TO DO: In the records that follow, show each line where the word "TEMP" is present.
——
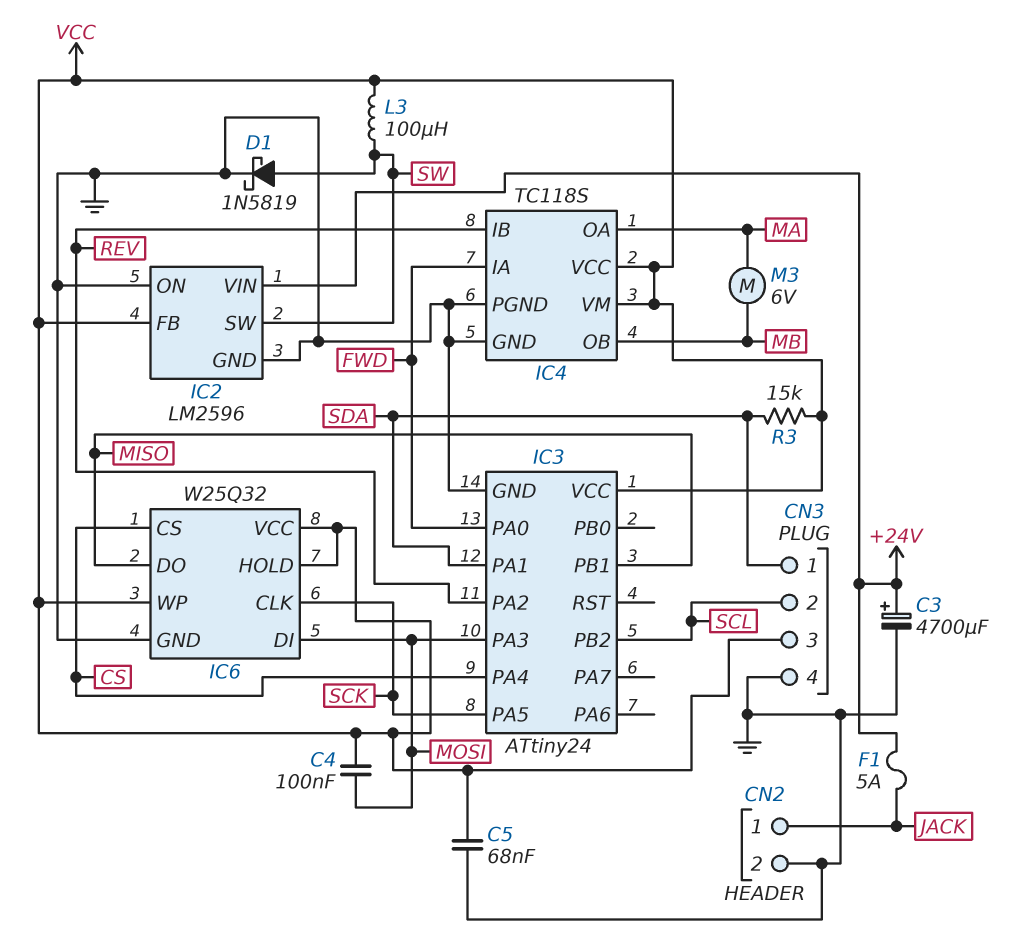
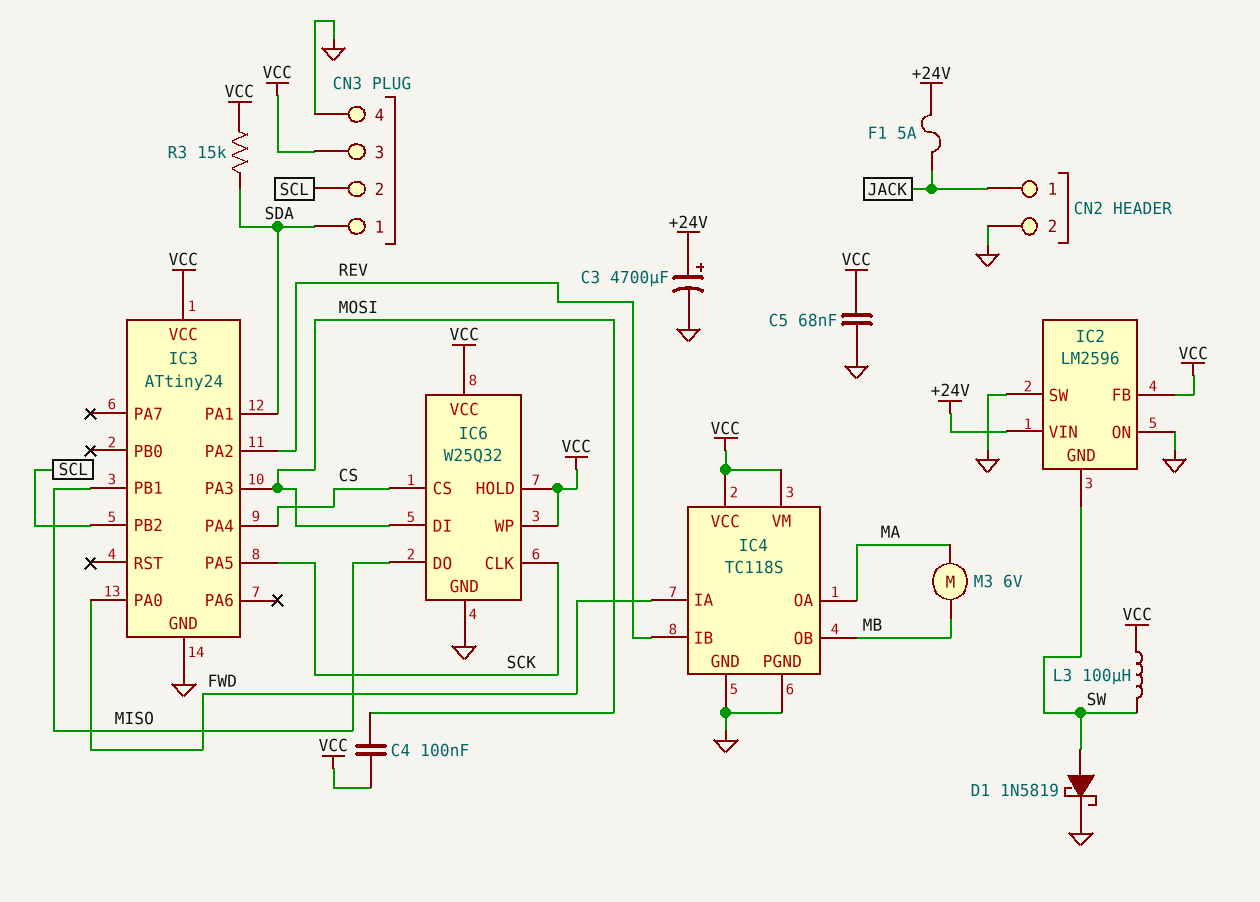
IC2 pin GND: GND -> SW
IC2 pin SW: SW -> GND

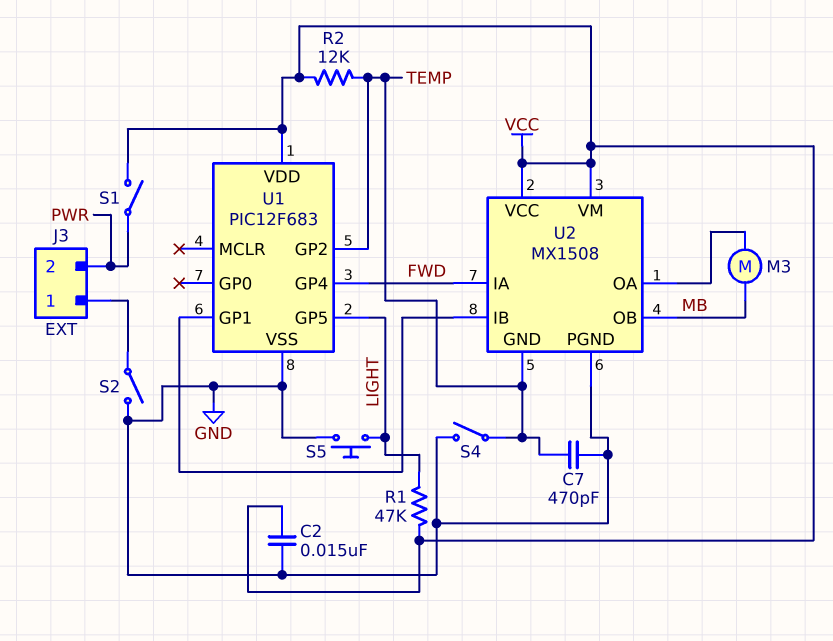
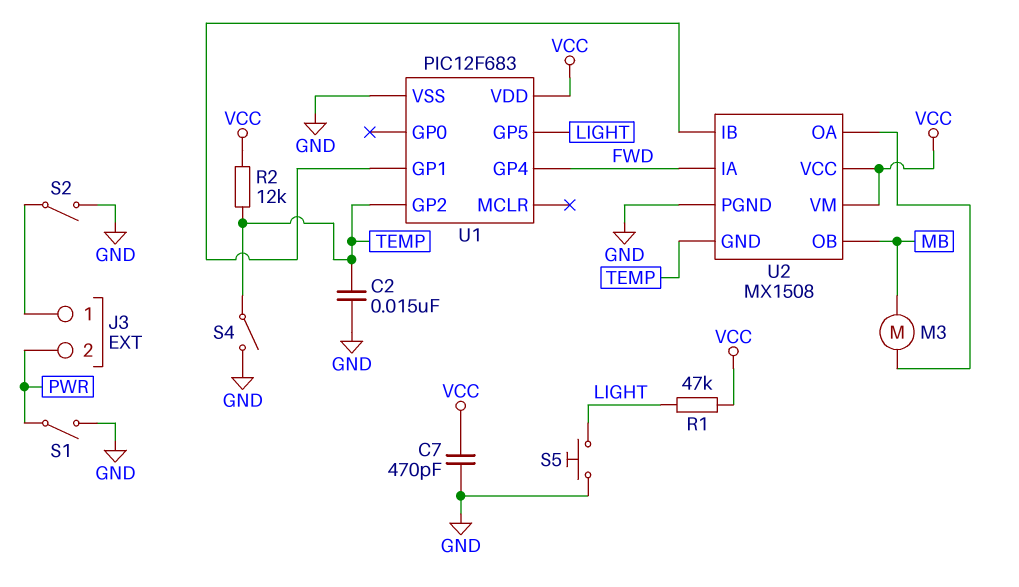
C2: 15nF (GND, VCC) -> 15nF (GND, TEMP)
C7: 470pF (GND, TEMP) -> 470pF (GND, VCC)
S1: switch (PWR, VCC) -> switch (GND, PWR)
——
SOLUTION TO THIS TASK:
C2: 15nF (GND, VCC) -> 15nF (GND, TEMP)
C7: 470pF (GND, TEMP) -> 470pF (GND, VCC)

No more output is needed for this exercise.